╭─ The data

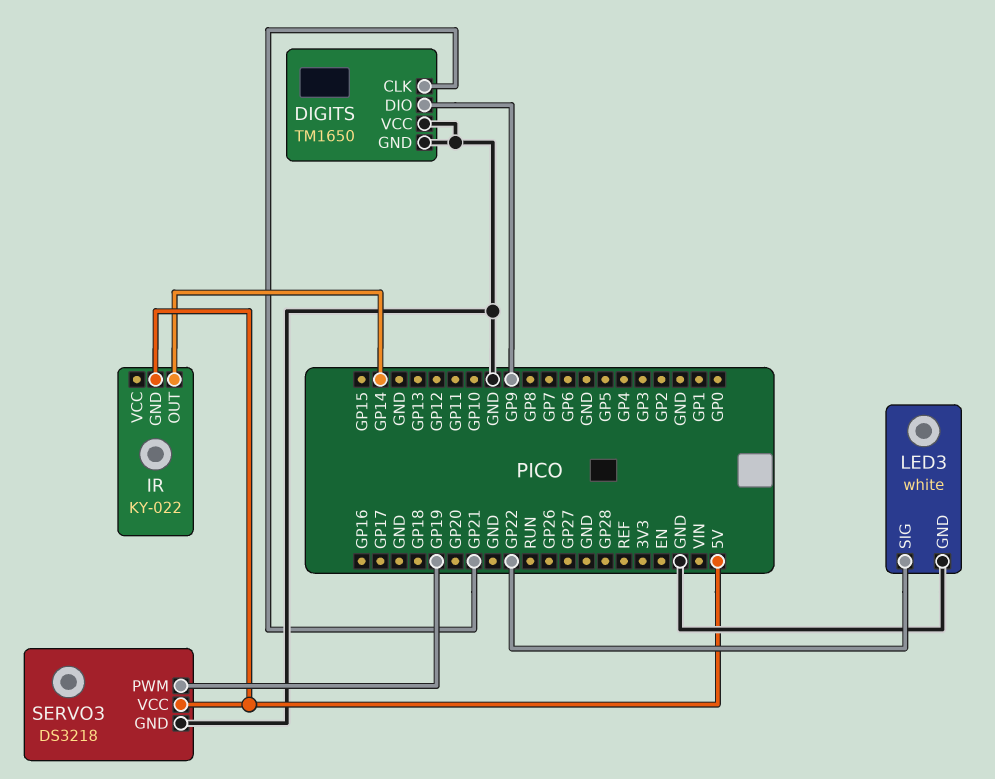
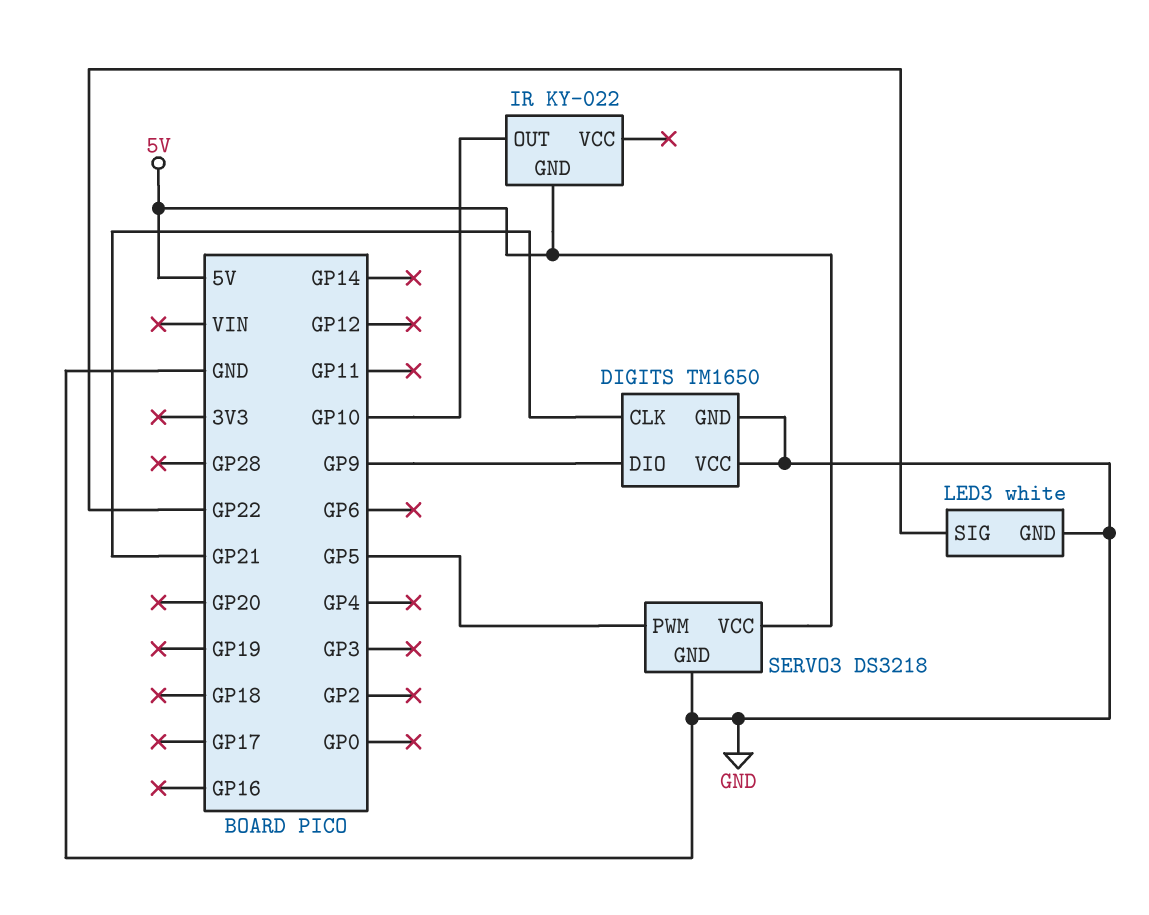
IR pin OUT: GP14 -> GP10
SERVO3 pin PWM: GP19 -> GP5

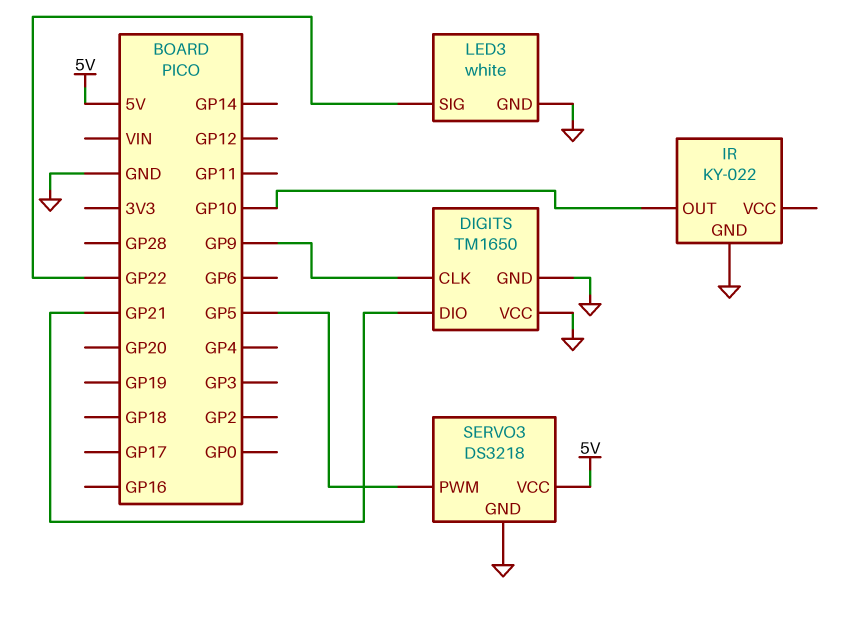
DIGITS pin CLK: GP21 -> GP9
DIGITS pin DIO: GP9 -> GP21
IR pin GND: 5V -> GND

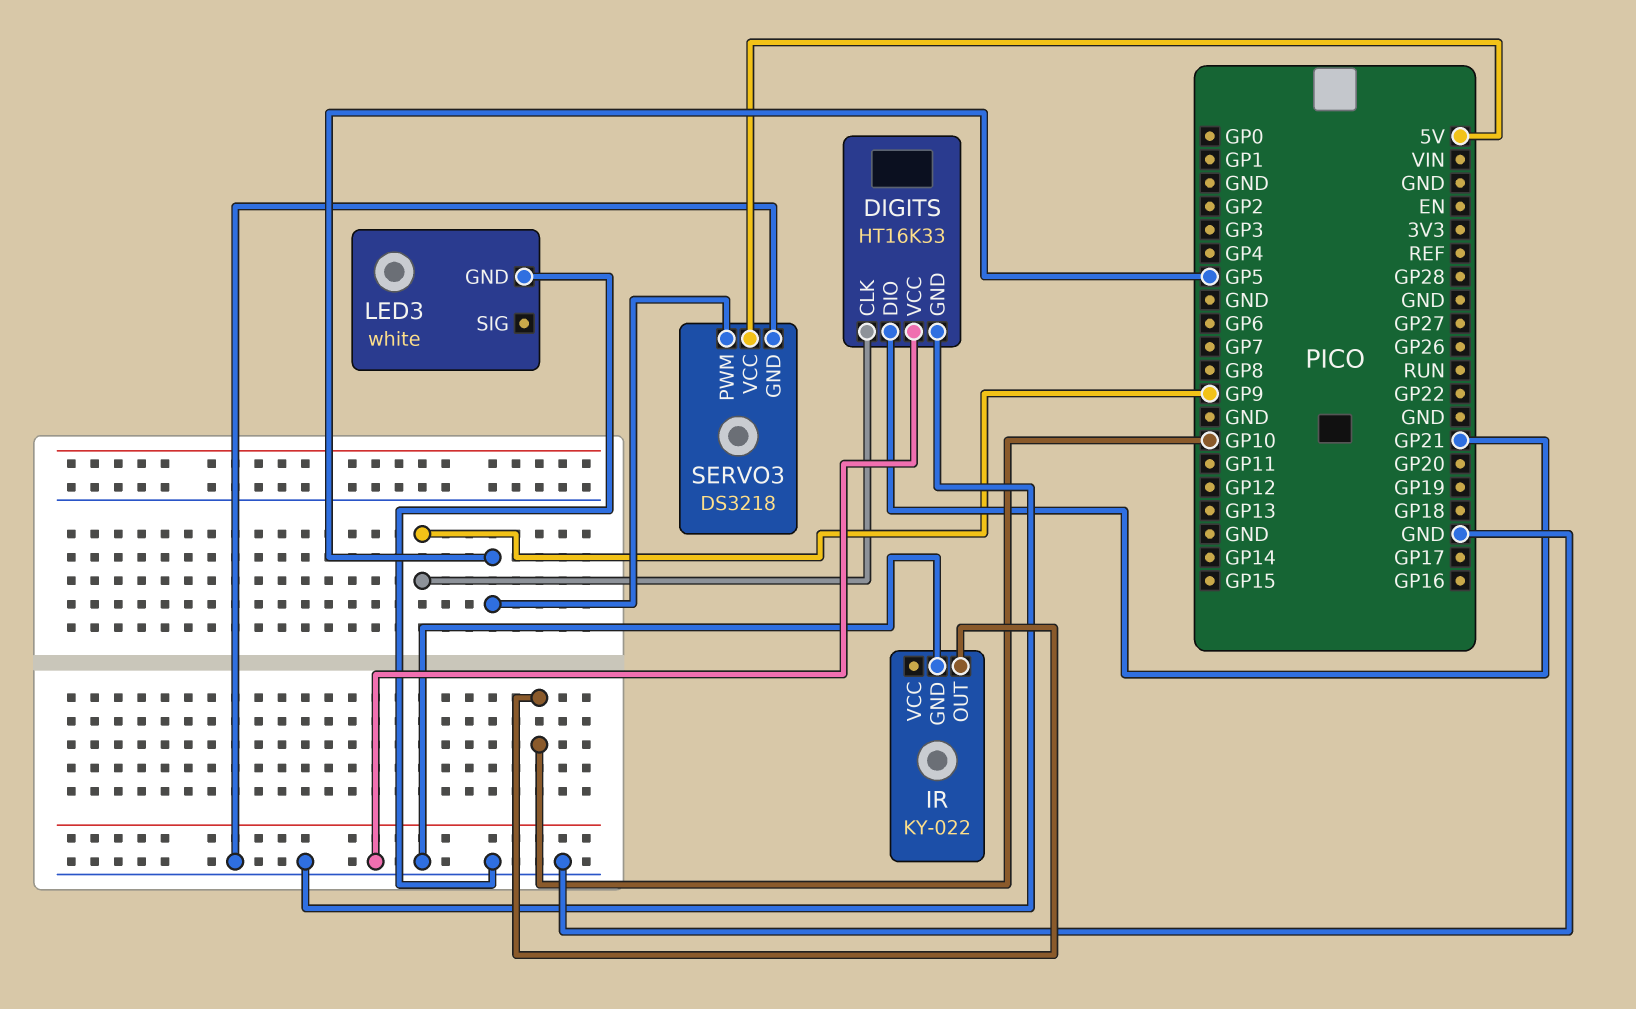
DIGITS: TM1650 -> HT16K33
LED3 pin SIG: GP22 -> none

╰─
╭─ The data

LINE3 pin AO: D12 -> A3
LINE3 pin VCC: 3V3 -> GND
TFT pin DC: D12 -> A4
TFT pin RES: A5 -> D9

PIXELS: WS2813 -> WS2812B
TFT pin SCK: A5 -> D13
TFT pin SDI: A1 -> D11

╰─
╭─ The data

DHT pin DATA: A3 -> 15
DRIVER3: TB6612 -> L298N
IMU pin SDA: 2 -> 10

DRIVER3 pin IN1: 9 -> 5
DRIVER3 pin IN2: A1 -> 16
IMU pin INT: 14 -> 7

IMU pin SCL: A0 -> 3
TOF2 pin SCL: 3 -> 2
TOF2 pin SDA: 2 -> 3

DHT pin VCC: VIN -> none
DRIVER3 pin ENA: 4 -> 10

╰─

Print exactly the lines above, between the one holding "DRIVER3 pin IN1: 9 -> 5" and the one holding "DRIVER3 pin ENA: 4 -> 10", inclusive, and nothing besides.

Response to the task —
DRIVER3 pin IN1: 9 -> 5
DRIVER3 pin IN2: A1 -> 16
IMU pin INT: 14 -> 7

IMU pin SCL: A0 -> 3
TOF2 pin SCL: 3 -> 2
TOF2 pin SDA: 2 -> 3

DHT pin VCC: VIN -> none
DRIVER3 pin ENA: 4 -> 10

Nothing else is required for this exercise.